WORK REQUEST ▸ For this exercise, write out every entry exactly and leave the pictures out.

Items from a dataset
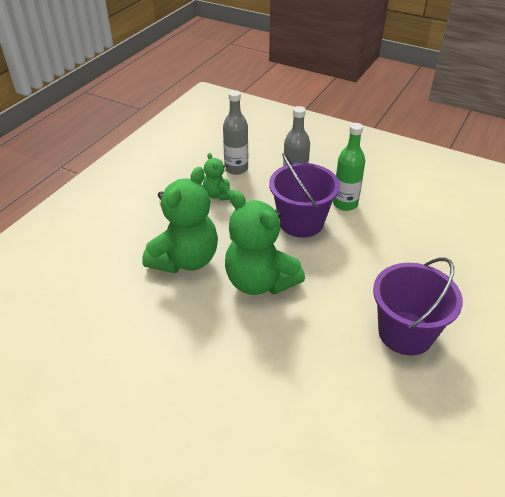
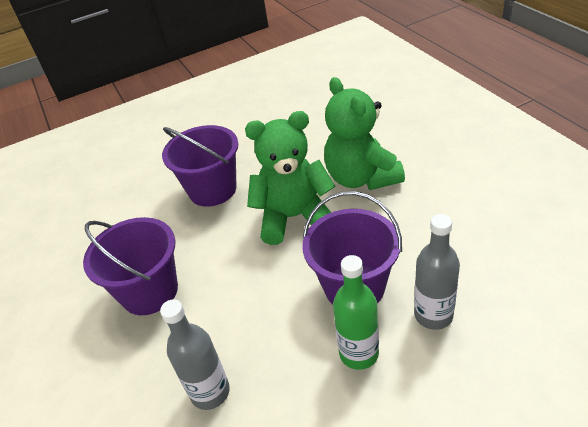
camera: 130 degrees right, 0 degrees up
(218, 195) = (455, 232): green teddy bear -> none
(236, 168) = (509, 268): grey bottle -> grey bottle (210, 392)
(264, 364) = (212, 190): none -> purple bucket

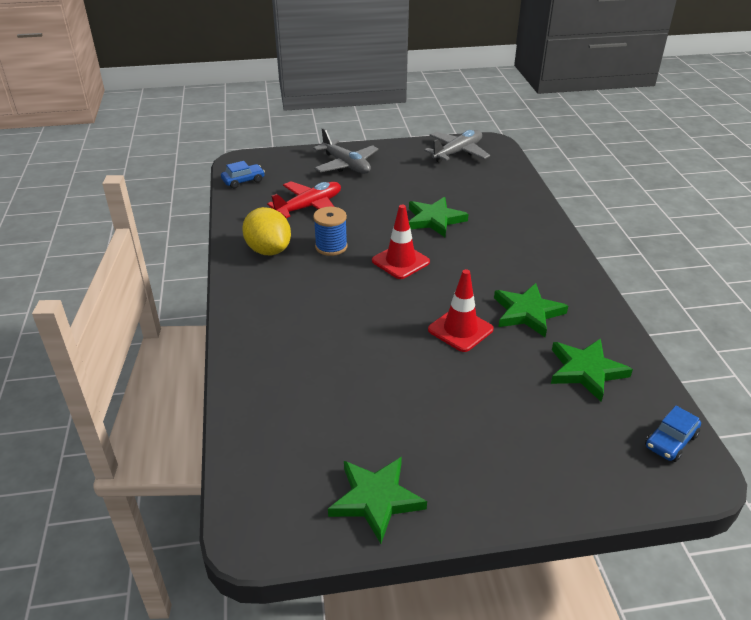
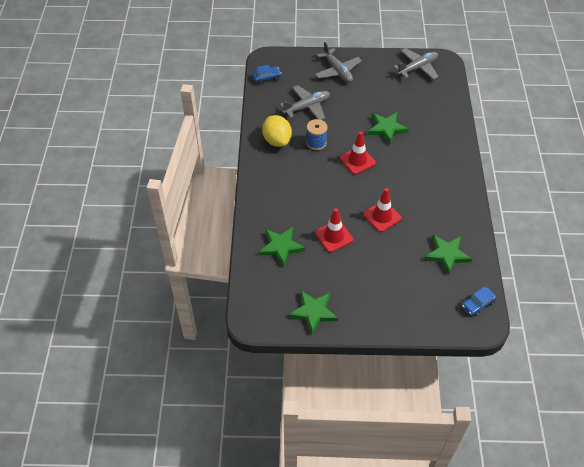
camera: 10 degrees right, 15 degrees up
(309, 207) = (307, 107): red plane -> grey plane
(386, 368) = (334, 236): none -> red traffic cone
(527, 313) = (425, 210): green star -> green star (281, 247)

RESPONSE ▸
camera: 130 degrees right, 0 degrees up
(218, 195) = (455, 232): green teddy bear -> none
(236, 168) = (509, 268): grey bottle -> grey bottle (210, 392)
(264, 364) = (212, 190): none -> purple bucket

camera: 10 degrees right, 15 degrees up
(309, 207) = (307, 107): red plane -> grey plane
(386, 368) = (334, 236): none -> red traffic cone
(527, 313) = (425, 210): green star -> green star (281, 247)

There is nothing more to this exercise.